PROMPT:
Copy out the material verbatim, from the line containing "noiseless [1185, 126]" through the line containing "ladled [1025, 1937]", both lines included.
=-=-=
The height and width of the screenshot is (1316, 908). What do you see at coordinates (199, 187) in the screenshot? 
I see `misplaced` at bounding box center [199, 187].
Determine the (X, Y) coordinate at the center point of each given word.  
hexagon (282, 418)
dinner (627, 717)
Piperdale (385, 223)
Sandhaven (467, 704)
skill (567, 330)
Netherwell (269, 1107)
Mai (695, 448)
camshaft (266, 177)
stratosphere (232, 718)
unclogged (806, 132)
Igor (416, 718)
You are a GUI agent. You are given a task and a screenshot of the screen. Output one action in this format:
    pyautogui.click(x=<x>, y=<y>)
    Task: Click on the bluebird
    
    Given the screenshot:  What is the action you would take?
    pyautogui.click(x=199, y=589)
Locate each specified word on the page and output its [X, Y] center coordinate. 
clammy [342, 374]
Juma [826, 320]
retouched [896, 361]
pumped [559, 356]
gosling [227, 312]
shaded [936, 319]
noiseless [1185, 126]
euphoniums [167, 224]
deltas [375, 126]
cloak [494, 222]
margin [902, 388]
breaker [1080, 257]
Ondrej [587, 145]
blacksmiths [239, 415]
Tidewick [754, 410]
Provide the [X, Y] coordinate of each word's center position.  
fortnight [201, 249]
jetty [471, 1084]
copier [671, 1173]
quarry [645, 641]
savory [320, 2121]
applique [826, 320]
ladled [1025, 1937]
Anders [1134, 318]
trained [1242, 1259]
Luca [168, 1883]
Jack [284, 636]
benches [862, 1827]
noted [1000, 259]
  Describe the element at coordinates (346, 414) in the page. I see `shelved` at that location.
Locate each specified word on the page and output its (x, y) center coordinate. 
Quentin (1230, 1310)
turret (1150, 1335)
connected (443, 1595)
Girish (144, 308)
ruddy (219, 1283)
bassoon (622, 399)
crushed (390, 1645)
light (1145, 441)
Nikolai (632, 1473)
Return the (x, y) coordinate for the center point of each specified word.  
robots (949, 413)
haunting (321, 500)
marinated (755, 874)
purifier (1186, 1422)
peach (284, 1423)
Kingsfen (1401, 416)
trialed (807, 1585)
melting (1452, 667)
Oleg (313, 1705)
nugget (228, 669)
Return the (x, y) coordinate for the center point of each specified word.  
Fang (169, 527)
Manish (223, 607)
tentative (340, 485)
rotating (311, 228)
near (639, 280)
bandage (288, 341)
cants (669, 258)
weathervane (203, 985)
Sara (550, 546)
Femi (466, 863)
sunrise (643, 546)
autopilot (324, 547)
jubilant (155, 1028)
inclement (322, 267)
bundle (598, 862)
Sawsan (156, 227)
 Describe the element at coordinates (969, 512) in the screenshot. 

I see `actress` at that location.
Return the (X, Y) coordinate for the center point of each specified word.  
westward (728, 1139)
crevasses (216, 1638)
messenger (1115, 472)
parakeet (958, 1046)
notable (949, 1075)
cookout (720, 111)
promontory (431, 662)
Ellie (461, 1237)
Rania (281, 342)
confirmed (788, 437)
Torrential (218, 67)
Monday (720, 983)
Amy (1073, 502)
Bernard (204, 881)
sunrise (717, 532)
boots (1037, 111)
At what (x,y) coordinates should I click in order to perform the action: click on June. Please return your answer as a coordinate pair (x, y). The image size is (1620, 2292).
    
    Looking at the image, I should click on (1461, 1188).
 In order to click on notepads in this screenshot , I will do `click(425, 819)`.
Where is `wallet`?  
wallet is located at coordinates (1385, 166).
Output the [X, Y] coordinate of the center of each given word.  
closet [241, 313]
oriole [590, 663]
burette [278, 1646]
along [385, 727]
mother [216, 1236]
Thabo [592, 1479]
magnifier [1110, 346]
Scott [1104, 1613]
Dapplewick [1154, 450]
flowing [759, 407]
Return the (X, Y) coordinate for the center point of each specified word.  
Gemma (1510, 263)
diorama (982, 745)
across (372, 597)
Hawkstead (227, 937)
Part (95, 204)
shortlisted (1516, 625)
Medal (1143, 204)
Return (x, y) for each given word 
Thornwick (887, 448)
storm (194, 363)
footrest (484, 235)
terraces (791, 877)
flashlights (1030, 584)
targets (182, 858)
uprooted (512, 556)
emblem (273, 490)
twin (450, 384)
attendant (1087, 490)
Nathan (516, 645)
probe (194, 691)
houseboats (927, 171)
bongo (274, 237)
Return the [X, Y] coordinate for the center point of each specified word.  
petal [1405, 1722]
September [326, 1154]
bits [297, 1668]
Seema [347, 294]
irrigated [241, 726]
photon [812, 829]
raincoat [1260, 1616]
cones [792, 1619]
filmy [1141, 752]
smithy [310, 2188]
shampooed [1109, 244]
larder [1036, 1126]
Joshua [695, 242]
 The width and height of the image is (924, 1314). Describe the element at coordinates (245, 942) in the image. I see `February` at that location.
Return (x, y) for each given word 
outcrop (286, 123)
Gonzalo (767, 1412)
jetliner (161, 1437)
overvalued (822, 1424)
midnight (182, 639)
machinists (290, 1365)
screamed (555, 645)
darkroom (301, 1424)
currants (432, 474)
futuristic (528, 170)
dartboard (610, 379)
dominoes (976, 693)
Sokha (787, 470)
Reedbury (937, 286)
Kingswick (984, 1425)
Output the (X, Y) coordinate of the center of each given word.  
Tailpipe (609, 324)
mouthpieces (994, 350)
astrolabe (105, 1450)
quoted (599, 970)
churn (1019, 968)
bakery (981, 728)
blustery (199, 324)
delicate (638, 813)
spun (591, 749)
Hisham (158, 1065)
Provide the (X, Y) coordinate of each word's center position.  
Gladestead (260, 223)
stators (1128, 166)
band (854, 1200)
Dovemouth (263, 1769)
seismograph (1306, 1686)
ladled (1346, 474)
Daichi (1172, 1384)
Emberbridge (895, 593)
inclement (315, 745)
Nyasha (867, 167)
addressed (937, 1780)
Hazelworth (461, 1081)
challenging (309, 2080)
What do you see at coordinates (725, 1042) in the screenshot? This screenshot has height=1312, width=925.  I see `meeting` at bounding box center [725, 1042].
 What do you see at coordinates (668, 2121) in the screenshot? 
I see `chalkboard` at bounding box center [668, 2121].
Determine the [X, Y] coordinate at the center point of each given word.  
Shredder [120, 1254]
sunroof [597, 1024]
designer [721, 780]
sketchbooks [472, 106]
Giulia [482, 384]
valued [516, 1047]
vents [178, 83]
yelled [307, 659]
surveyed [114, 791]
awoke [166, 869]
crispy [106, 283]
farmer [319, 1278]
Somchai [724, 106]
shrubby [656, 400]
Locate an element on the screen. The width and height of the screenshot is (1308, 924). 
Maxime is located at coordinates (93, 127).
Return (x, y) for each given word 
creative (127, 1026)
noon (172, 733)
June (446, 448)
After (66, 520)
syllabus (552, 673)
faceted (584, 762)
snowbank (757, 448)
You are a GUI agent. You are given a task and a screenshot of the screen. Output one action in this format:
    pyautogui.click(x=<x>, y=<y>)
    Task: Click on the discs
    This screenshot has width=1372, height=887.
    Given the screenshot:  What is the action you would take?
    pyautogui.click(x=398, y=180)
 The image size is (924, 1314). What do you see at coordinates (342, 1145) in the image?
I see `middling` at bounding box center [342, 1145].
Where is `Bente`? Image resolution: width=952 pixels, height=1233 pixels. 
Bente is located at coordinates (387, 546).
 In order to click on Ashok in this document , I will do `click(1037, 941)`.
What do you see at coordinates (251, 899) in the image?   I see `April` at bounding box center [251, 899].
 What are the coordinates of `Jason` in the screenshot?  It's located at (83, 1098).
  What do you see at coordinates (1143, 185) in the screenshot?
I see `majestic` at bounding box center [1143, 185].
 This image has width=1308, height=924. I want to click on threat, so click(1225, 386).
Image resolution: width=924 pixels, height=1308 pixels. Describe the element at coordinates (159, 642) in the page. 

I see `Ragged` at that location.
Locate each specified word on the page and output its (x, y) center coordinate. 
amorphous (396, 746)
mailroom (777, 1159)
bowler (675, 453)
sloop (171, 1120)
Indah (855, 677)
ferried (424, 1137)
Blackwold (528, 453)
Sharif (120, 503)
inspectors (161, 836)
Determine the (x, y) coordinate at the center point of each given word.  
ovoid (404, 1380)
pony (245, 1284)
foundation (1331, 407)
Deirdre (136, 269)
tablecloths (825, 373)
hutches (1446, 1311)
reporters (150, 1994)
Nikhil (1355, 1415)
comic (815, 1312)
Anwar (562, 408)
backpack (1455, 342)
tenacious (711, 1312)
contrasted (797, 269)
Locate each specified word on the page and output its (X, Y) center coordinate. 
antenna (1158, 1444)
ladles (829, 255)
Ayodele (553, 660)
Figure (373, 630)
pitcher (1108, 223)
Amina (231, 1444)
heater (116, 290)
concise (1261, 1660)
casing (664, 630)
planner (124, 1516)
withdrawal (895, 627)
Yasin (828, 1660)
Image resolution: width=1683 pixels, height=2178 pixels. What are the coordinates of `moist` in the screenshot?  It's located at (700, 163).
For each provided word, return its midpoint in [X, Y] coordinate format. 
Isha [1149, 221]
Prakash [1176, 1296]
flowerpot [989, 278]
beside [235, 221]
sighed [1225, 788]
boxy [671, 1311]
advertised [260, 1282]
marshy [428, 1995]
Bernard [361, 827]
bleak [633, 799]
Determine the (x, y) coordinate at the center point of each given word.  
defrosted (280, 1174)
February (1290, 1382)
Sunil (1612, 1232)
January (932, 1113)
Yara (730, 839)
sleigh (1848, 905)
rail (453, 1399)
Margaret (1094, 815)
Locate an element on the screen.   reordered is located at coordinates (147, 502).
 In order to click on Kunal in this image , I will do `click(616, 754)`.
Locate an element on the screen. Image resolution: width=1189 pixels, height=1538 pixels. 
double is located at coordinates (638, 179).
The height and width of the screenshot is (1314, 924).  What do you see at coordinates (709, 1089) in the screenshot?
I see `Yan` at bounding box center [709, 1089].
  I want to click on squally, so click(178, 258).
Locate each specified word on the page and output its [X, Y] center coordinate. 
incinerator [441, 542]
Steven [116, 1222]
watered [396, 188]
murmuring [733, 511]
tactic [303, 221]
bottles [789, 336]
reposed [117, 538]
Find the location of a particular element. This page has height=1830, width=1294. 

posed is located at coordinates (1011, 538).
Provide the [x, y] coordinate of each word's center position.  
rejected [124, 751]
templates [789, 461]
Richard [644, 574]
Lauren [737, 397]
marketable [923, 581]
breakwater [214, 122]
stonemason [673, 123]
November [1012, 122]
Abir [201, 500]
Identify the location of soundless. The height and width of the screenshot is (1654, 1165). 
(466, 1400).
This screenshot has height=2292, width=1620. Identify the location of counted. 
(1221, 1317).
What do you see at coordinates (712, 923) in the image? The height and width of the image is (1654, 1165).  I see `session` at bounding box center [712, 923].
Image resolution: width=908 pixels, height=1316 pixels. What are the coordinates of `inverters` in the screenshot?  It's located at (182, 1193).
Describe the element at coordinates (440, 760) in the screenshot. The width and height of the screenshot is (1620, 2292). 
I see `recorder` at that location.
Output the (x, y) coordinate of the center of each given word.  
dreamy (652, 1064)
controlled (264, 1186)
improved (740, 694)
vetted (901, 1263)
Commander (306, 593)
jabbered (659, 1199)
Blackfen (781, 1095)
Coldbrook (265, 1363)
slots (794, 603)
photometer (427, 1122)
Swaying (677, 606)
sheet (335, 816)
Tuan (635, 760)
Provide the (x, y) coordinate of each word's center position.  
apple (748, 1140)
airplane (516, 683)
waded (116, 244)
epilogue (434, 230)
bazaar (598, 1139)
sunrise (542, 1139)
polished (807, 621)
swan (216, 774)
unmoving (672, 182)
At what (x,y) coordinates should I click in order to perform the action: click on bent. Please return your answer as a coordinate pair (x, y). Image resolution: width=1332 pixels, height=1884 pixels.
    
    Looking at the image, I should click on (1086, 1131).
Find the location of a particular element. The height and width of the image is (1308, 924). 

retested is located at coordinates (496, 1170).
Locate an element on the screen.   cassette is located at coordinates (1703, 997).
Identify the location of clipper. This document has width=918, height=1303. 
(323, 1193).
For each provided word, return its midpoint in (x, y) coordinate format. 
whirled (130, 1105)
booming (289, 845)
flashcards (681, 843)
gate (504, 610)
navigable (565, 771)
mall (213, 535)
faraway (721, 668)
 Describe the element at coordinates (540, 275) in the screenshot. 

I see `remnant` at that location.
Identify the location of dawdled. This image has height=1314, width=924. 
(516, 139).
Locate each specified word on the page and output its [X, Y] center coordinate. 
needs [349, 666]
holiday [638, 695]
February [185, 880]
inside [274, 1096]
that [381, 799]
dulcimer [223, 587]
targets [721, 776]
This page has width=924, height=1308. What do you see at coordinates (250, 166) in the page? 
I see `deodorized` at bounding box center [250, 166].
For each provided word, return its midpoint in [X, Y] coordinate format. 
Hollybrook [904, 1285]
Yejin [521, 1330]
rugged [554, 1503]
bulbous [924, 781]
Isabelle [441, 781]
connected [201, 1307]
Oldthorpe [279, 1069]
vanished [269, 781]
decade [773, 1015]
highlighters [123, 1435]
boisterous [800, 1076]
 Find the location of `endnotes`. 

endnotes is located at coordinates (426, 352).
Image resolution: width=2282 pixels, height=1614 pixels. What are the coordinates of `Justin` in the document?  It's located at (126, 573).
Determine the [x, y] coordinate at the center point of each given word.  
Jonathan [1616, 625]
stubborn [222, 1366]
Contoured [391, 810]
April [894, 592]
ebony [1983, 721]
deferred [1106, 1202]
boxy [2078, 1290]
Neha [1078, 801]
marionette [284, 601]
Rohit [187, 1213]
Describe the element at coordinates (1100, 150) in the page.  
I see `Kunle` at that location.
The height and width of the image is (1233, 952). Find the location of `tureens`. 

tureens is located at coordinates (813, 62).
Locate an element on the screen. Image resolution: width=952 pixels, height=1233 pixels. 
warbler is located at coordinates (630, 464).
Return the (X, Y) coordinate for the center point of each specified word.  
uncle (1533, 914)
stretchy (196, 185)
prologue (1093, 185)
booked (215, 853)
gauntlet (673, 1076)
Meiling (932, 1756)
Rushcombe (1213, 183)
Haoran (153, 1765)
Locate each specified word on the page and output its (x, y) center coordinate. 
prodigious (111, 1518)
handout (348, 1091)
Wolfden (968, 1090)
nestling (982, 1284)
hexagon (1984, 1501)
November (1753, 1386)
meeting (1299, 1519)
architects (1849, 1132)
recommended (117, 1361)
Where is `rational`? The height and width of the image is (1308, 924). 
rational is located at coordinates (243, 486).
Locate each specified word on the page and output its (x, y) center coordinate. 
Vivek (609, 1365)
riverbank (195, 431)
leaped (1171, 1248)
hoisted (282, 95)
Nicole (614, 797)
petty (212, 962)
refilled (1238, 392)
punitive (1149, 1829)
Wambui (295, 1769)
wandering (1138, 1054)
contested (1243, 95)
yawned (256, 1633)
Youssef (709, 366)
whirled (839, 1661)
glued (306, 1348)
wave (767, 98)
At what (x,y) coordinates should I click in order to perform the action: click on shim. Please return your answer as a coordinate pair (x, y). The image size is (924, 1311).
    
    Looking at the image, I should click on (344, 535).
=-=-=
WRITTEN SOLUTION:
noiseless [1185, 126]
euphoniums [167, 224]
deltas [375, 126]
cloak [494, 222]
margin [902, 388]
breaker [1080, 257]
Ondrej [587, 145]
blacksmiths [239, 415]
Tidewick [754, 410]
Provide the [X, Y] coordinate of each word's center position.  
fortnight [201, 249]
jetty [471, 1084]
copier [671, 1173]
quarry [645, 641]
savory [320, 2121]
applique [826, 320]
ladled [1025, 1937]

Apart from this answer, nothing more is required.